Exercise materials Start Marker

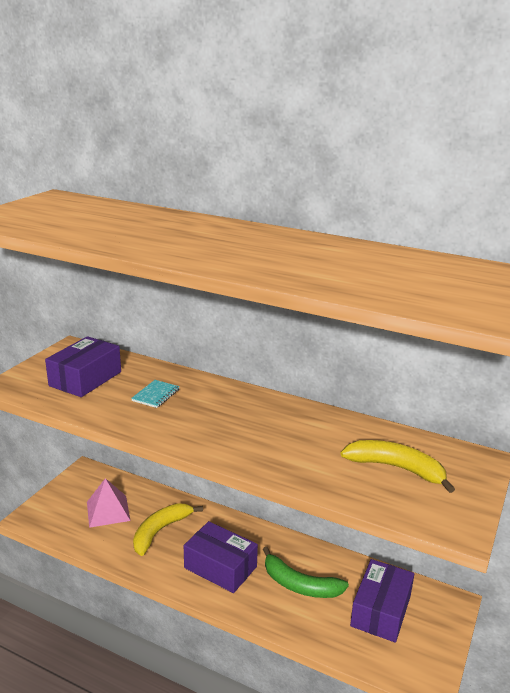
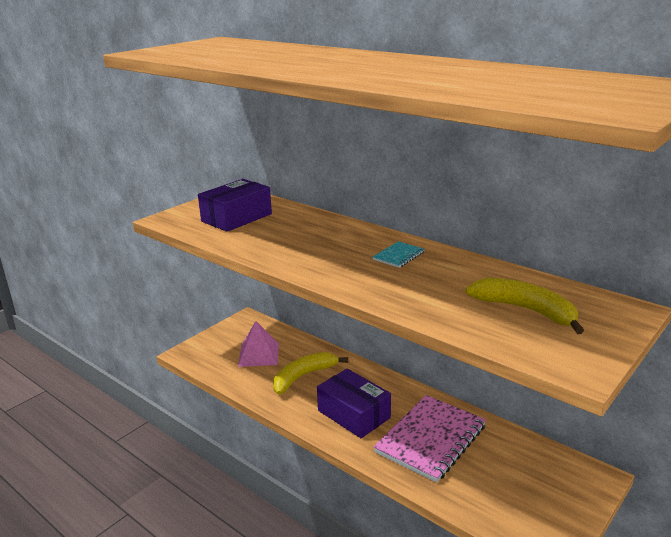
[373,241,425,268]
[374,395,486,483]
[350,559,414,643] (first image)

Exercise materials End Marker
Exercise materials Start Marker

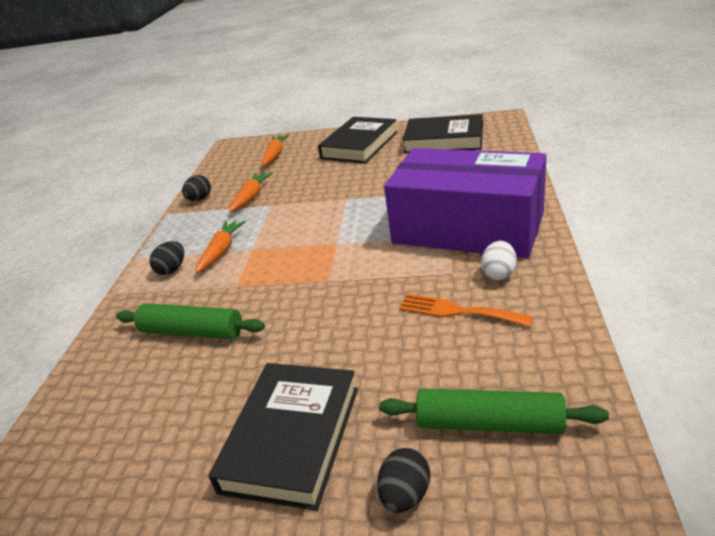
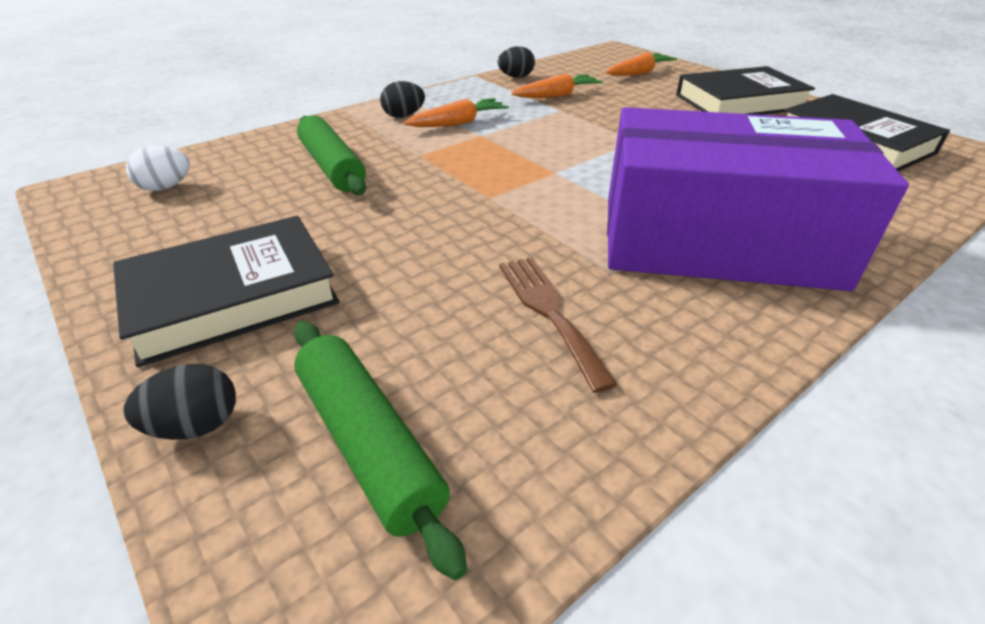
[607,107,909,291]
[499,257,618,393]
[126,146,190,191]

Exercise materials End Marker
Exercise materials Start Marker

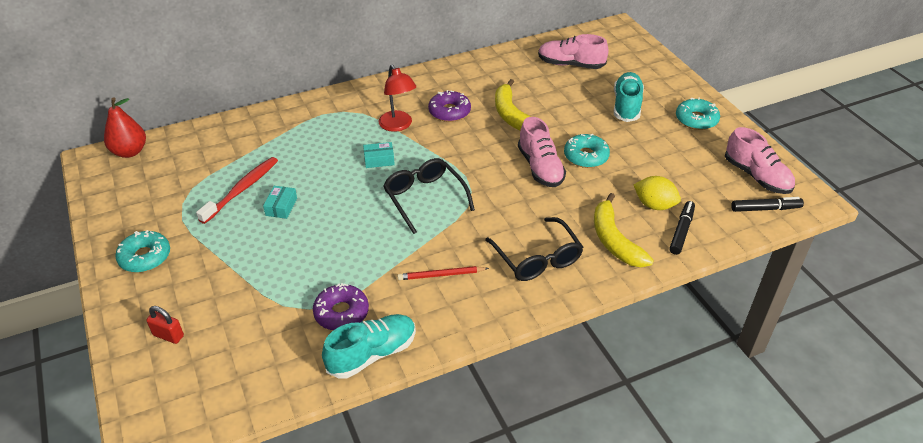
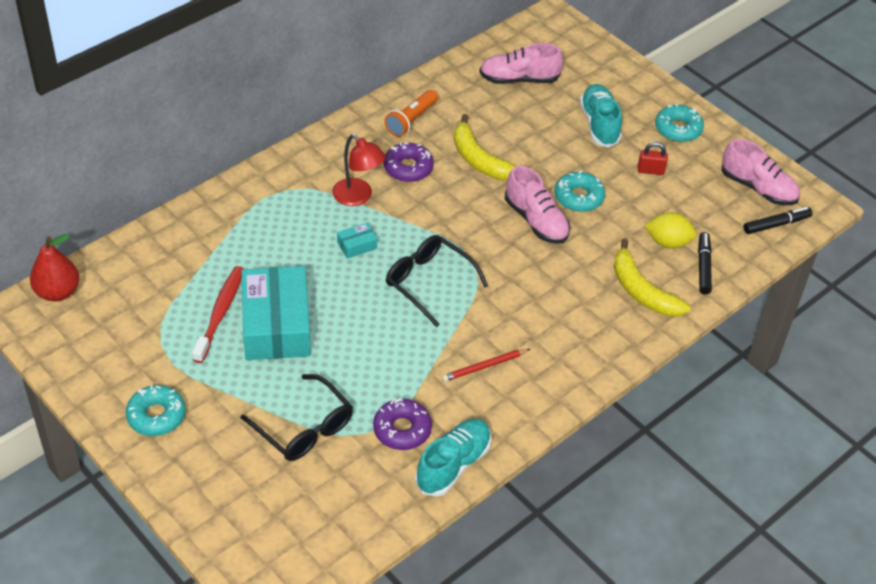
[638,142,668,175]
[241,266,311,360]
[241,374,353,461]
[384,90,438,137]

Exercise materials End Marker

- [Task directions]:
In the data above, start at the line that has "[373,241,425,268]", stop after the line that has "[350,559,414,643] (first image)", and print every line in between exactly as it stands.

- [Answer area]:
[373,241,425,268]
[374,395,486,483]
[350,559,414,643] (first image)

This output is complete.